*** Opening of The data ***
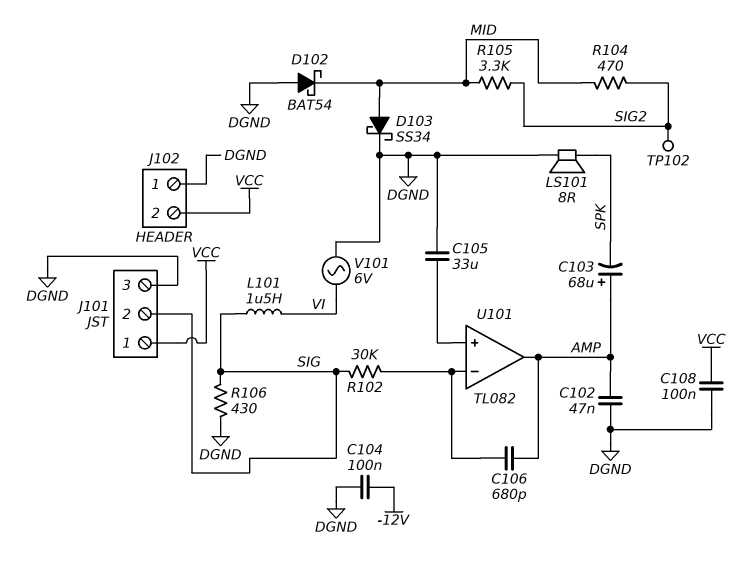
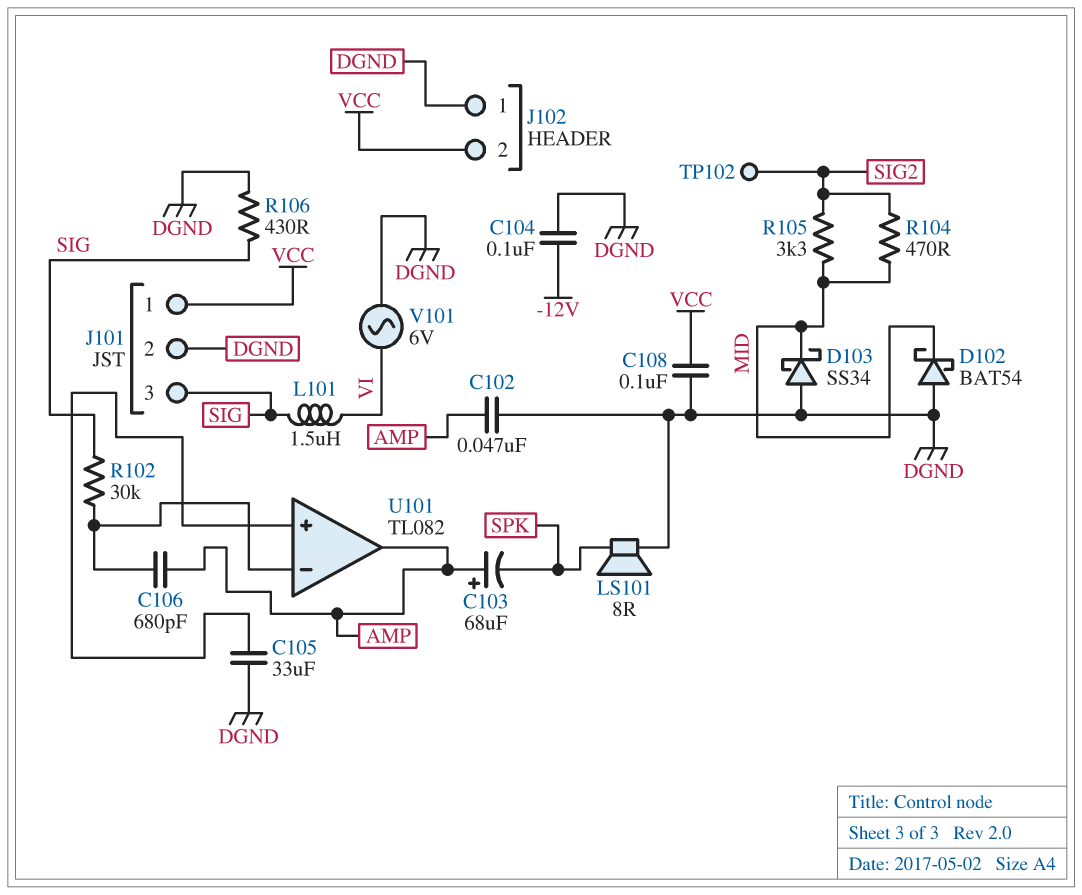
D103: schottky SS34 (A MID, K DGND) -> schottky SS34 (A DGND, K MID)
J101 pin 2: SIG -> DGND
J101 pin 3: DGND -> SIG

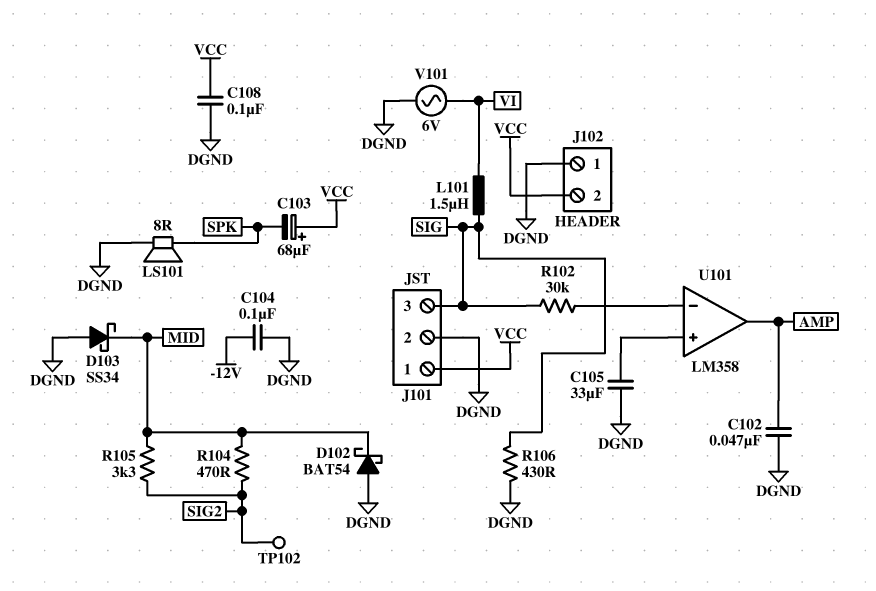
C103: 68uF (plus AMP, minus SPK) -> 68uF (plus VCC, minus SPK)
C106: 680pF (AMP, U101/in-) -> none
U101: TL082 -> LM358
*** Close of The data ***
### What you need to do
Return each line of the data that contains the string "DGND".

### Result below
D103: schottky SS34 (A MID, K DGND) -> schottky SS34 (A DGND, K MID)
J101 pin 2: SIG -> DGND
J101 pin 3: DGND -> SIG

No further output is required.